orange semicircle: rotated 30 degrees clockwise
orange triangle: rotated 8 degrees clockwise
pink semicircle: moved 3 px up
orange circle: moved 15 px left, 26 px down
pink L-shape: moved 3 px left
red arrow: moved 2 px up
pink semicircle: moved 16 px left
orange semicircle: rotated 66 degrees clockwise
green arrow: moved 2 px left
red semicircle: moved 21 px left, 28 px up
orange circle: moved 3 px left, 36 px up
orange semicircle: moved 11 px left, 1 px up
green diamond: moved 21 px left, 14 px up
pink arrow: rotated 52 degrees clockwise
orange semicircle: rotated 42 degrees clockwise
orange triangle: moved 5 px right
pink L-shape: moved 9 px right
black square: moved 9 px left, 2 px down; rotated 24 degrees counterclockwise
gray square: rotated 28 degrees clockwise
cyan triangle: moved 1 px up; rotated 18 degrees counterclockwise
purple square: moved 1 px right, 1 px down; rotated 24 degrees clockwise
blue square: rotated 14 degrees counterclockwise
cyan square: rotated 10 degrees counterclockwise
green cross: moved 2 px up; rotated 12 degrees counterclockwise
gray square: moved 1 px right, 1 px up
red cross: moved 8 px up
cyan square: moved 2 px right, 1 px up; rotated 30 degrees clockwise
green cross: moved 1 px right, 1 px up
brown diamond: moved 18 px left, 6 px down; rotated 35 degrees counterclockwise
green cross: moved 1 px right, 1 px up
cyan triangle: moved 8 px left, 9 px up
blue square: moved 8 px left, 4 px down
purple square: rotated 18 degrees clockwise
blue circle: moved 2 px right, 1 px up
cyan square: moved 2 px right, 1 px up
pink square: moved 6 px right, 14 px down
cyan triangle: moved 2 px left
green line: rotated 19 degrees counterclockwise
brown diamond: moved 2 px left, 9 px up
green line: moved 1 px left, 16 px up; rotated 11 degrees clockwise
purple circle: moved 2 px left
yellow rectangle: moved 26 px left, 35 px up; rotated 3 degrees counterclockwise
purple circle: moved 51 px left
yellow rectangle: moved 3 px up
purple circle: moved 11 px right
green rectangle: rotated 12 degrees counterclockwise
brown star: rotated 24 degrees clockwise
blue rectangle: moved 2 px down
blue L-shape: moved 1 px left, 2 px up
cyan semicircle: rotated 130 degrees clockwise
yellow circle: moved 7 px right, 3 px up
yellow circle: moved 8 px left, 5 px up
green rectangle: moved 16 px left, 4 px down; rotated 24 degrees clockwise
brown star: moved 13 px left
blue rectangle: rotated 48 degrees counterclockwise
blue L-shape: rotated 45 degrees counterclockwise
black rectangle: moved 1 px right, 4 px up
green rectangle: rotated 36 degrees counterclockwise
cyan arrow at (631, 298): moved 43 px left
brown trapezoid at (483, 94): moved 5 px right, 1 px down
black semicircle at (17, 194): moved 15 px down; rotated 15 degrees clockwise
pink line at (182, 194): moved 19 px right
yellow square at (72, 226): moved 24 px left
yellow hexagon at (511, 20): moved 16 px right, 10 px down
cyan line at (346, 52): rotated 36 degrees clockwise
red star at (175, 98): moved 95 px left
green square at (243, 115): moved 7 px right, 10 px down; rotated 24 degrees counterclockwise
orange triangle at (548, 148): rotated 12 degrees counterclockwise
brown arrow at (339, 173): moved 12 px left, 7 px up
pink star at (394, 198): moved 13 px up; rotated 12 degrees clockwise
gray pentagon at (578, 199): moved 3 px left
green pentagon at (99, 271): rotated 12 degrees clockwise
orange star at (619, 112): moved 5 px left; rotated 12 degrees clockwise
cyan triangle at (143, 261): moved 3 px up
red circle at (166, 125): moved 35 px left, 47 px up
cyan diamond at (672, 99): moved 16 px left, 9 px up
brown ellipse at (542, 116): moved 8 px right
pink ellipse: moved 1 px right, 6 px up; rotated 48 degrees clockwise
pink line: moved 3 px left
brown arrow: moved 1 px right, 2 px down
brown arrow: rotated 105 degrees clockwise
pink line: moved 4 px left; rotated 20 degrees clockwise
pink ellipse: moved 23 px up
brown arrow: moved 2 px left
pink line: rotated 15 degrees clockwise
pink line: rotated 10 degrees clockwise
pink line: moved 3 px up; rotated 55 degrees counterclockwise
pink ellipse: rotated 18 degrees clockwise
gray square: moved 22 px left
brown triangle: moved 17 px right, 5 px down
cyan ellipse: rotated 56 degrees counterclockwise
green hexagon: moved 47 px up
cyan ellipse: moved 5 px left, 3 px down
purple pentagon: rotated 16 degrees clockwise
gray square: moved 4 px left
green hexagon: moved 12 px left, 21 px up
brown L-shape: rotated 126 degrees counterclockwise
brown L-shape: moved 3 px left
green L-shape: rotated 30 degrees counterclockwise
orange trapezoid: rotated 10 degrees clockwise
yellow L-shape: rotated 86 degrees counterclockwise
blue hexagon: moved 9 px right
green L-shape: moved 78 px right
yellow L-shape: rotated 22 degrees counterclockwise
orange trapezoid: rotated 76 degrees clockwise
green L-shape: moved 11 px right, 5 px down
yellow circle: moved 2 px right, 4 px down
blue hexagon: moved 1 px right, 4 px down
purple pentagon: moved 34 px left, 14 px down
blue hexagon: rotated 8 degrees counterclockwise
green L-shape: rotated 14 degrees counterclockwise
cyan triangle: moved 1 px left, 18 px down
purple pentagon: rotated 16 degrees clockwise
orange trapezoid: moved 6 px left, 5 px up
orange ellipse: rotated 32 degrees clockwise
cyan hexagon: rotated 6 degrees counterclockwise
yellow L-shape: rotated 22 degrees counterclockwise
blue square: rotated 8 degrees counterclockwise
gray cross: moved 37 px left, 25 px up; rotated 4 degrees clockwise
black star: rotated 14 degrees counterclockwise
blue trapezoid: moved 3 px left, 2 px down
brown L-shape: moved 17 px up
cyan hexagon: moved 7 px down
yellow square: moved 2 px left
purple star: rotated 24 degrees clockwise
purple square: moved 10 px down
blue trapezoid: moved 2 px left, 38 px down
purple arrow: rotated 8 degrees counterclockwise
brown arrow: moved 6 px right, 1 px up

## GOAL
Rewrite all the rows above, putting "anticlockwise" wherever "counterclockwise" appears and leaving the rest untouched.

## REPLY TO THE TASK
orange semicircle: rotated 30 degrees clockwise
orange triangle: rotated 8 degrees clockwise
pink semicircle: moved 3 px up
orange circle: moved 15 px left, 26 px down
pink L-shape: moved 3 px left
red arrow: moved 2 px up
pink semicircle: moved 16 px left
orange semicircle: rotated 66 degrees clockwise
green arrow: moved 2 px left
red semicircle: moved 21 px left, 28 px up
orange circle: moved 3 px left, 36 px up
orange semicircle: moved 11 px left, 1 px up
green diamond: moved 21 px left, 14 px up
pink arrow: rotated 52 degrees clockwise
orange semicircle: rotated 42 degrees clockwise
orange triangle: moved 5 px right
pink L-shape: moved 9 px right
black square: moved 9 px left, 2 px down; rotated 24 degrees anticlockwise
gray square: rotated 28 degrees clockwise
cyan triangle: moved 1 px up; rotated 18 degrees anticlockwise
purple square: moved 1 px right, 1 px down; rotated 24 degrees clockwise
blue square: rotated 14 degrees anticlockwise
cyan square: rotated 10 degrees anticlockwise
green cross: moved 2 px up; rotated 12 degrees anticlockwise
gray square: moved 1 px right, 1 px up
red cross: moved 8 px up
cyan square: moved 2 px right, 1 px up; rotated 30 degrees clockwise
green cross: moved 1 px right, 1 px up
brown diamond: moved 18 px left, 6 px down; rotated 35 degrees anticlockwise
green cross: moved 1 px right, 1 px up
cyan triangle: moved 8 px left, 9 px up
blue square: moved 8 px left, 4 px down
purple square: rotated 18 degrees clockwise
blue circle: moved 2 px right, 1 px up
cyan square: moved 2 px right, 1 px up
pink square: moved 6 px right, 14 px down
cyan triangle: moved 2 px left
green line: rotated 19 degrees anticlockwise
brown diamond: moved 2 px left, 9 px up
green line: moved 1 px left, 16 px up; rotated 11 degrees clockwise
purple circle: moved 2 px left
yellow rectangle: moved 26 px left, 35 px up; rotated 3 degrees anticlockwise
purple circle: moved 51 px left
yellow rectangle: moved 3 px up
purple circle: moved 11 px right
green rectangle: rotated 12 degrees anticlockwise
brown star: rotated 24 degrees clockwise
blue rectangle: moved 2 px down
blue L-shape: moved 1 px left, 2 px up
cyan semicircle: rotated 130 degrees clockwise
yellow circle: moved 7 px right, 3 px up
yellow circle: moved 8 px left, 5 px up
green rectangle: moved 16 px left, 4 px down; rotated 24 degrees clockwise
brown star: moved 13 px left
blue rectangle: rotated 48 degrees anticlockwise
blue L-shape: rotated 45 degrees anticlockwise
black rectangle: moved 1 px right, 4 px up
green rectangle: rotated 36 degrees anticlockwise
cyan arrow at (631, 298): moved 43 px left
brown trapezoid at (483, 94): moved 5 px right, 1 px down
black semicircle at (17, 194): moved 15 px down; rotated 15 degrees clockwise
pink line at (182, 194): moved 19 px right
yellow square at (72, 226): moved 24 px left
yellow hexagon at (511, 20): moved 16 px right, 10 px down
cyan line at (346, 52): rotated 36 degrees clockwise
red star at (175, 98): moved 95 px left
green square at (243, 115): moved 7 px right, 10 px down; rotated 24 degrees anticlockwise
orange triangle at (548, 148): rotated 12 degrees anticlockwise
brown arrow at (339, 173): moved 12 px left, 7 px up
pink star at (394, 198): moved 13 px up; rotated 12 degrees clockwise
gray pentagon at (578, 199): moved 3 px left
green pentagon at (99, 271): rotated 12 degrees clockwise
orange star at (619, 112): moved 5 px left; rotated 12 degrees clockwise
cyan triangle at (143, 261): moved 3 px up
red circle at (166, 125): moved 35 px left, 47 px up
cyan diamond at (672, 99): moved 16 px left, 9 px up
brown ellipse at (542, 116): moved 8 px right
pink ellipse: moved 1 px right, 6 px up; rotated 48 degrees clockwise
pink line: moved 3 px left
brown arrow: moved 1 px right, 2 px down
brown arrow: rotated 105 degrees clockwise
pink line: moved 4 px left; rotated 20 degrees clockwise
pink ellipse: moved 23 px up
brown arrow: moved 2 px left
pink line: rotated 15 degrees clockwise
pink line: rotated 10 degrees clockwise
pink line: moved 3 px up; rotated 55 degrees anticlockwise
pink ellipse: rotated 18 degrees clockwise
gray square: moved 22 px left
brown triangle: moved 17 px right, 5 px down
cyan ellipse: rotated 56 degrees anticlockwise
green hexagon: moved 47 px up
cyan ellipse: moved 5 px left, 3 px down
purple pentagon: rotated 16 degrees clockwise
gray square: moved 4 px left
green hexagon: moved 12 px left, 21 px up
brown L-shape: rotated 126 degrees anticlockwise
brown L-shape: moved 3 px left
green L-shape: rotated 30 degrees anticlockwise
orange trapezoid: rotated 10 degrees clockwise
yellow L-shape: rotated 86 degrees anticlockwise
blue hexagon: moved 9 px right
green L-shape: moved 78 px right
yellow L-shape: rotated 22 degrees anticlockwise
orange trapezoid: rotated 76 degrees clockwise
green L-shape: moved 11 px right, 5 px down
yellow circle: moved 2 px right, 4 px down
blue hexagon: moved 1 px right, 4 px down
purple pentagon: moved 34 px left, 14 px down
blue hexagon: rotated 8 degrees anticlockwise
green L-shape: rotated 14 degrees anticlockwise
cyan triangle: moved 1 px left, 18 px down
purple pentagon: rotated 16 degrees clockwise
orange trapezoid: moved 6 px left, 5 px up
orange ellipse: rotated 32 degrees clockwise
cyan hexagon: rotated 6 degrees anticlockwise
yellow L-shape: rotated 22 degrees anticlockwise
blue square: rotated 8 degrees anticlockwise
gray cross: moved 37 px left, 25 px up; rotated 4 degrees clockwise
black star: rotated 14 degrees anticlockwise
blue trapezoid: moved 3 px left, 2 px down
brown L-shape: moved 17 px up
cyan hexagon: moved 7 px down
yellow square: moved 2 px left
purple star: rotated 24 degrees clockwise
purple square: moved 10 px down
blue trapezoid: moved 2 px left, 38 px down
purple arrow: rotated 8 degrees anticlockwise
brown arrow: moved 6 px right, 1 px up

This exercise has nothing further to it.